Raw data:

--- START ---

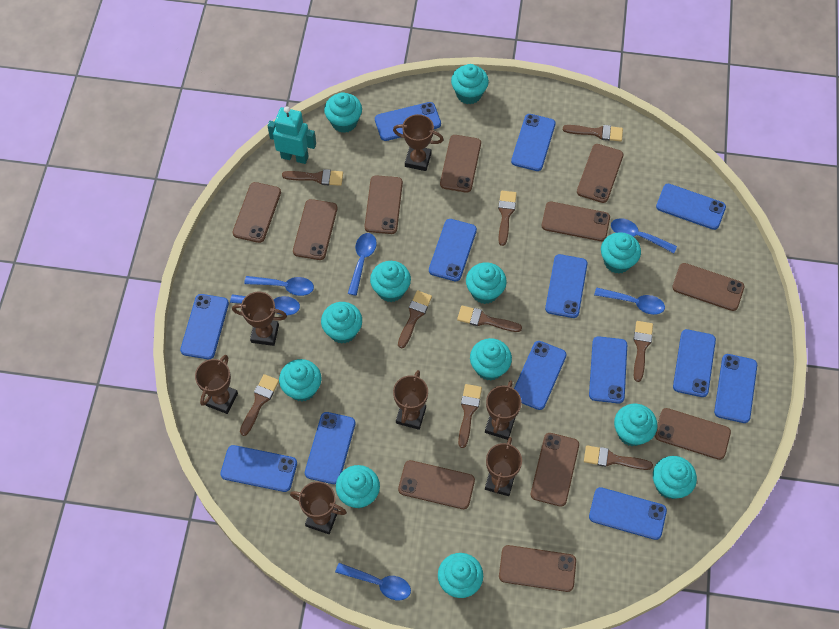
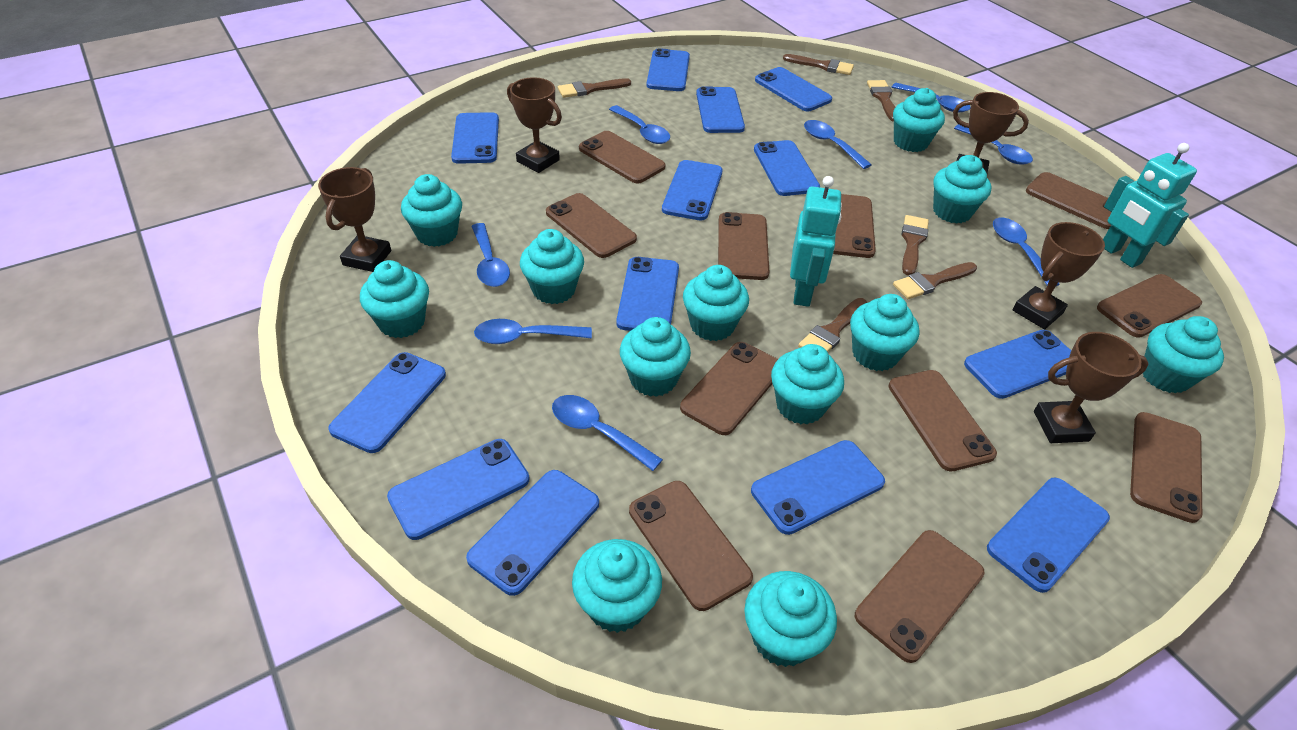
blue spoon: 6 -> 8
brown brush: 9 -> 6
brown trophy: 7 -> 5
turquoise robot: 1 -> 2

--- END ---

Copy exactly the lines running from the one that holds "brown brush: 9 -> 6" to the last line of the listing above. Include both of those lines.

Task result:
brown brush: 9 -> 6
brown trophy: 7 -> 5
turquoise robot: 1 -> 2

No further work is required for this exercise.